__Task statement__.
The result should be a full, exact repeat of the entries, free of pictures.

┌────────

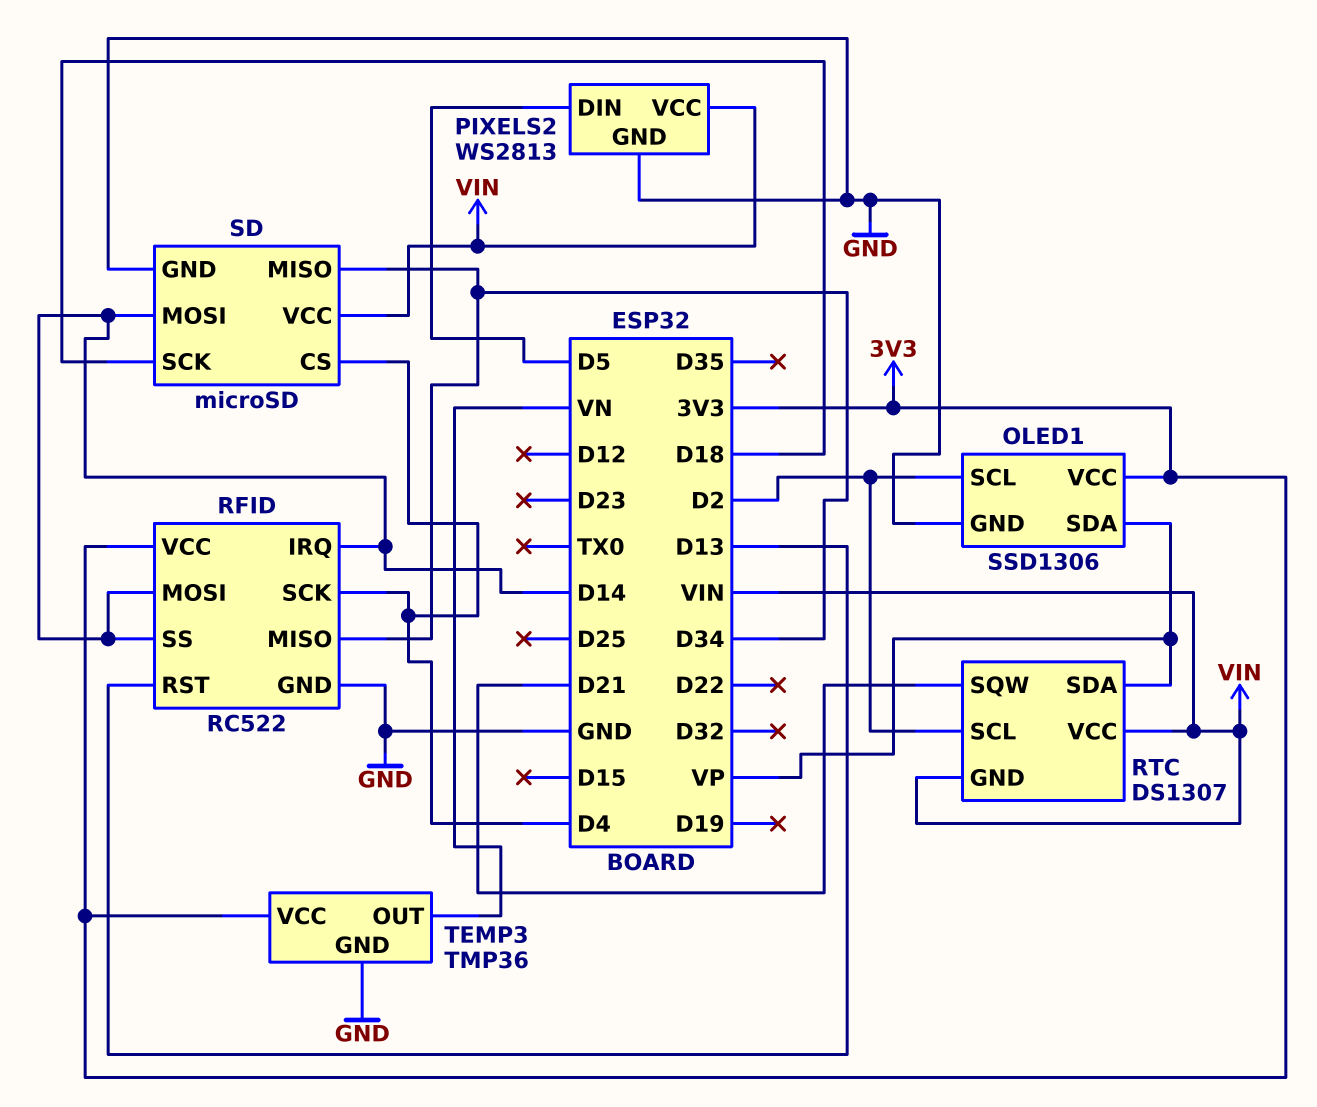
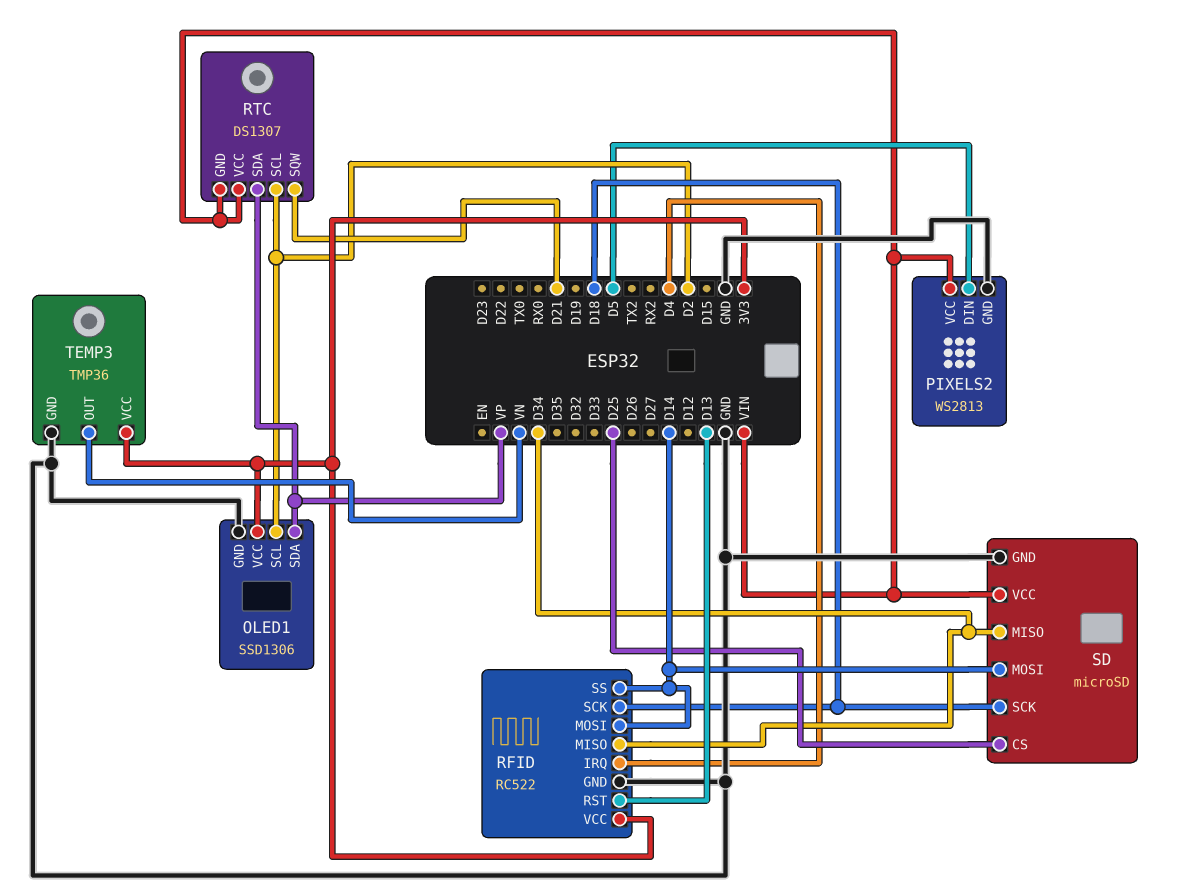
RFID pin IRQ: D14 -> D4
RFID pin SCK: D4 -> D18
SD pin CS: D4 -> D25

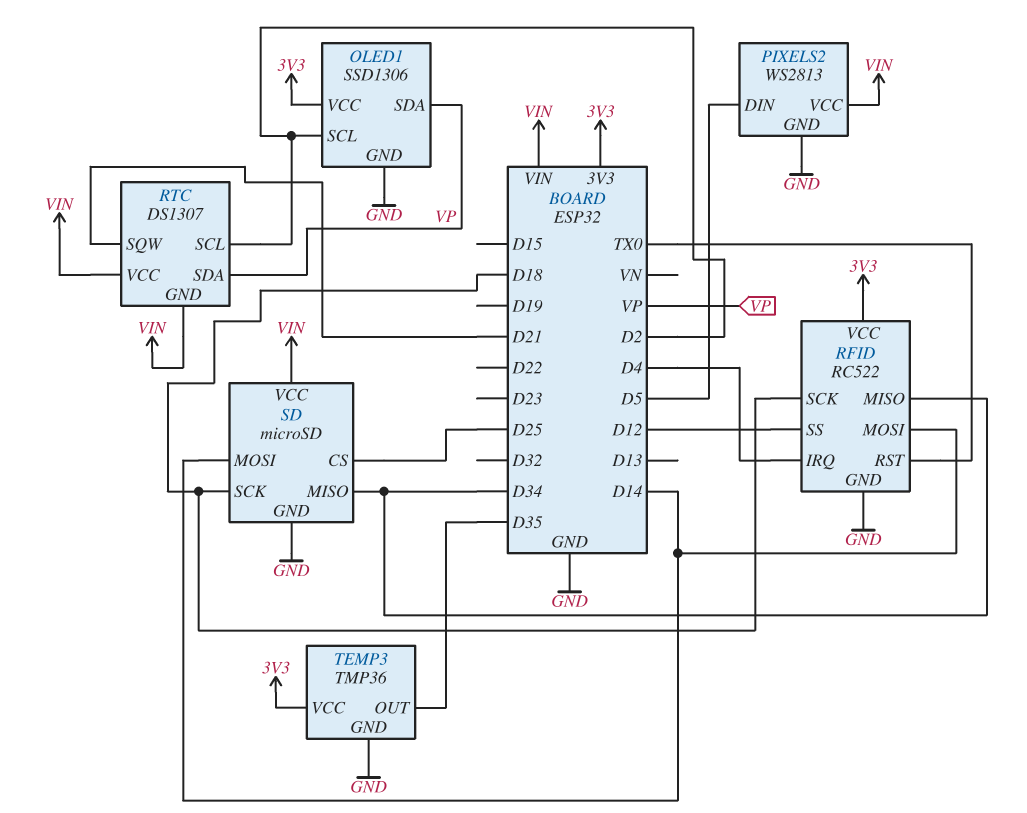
RFID pin RST: D13 -> TX0
RFID pin SS: D14 -> D12
TEMP3 pin OUT: VN -> D35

└────────

__Result for this exercise__.
RFID pin IRQ: D14 -> D4
RFID pin SCK: D4 -> D18
SD pin CS: D4 -> D25

RFID pin RST: D13 -> TX0
RFID pin SS: D14 -> D12
TEMP3 pin OUT: VN -> D35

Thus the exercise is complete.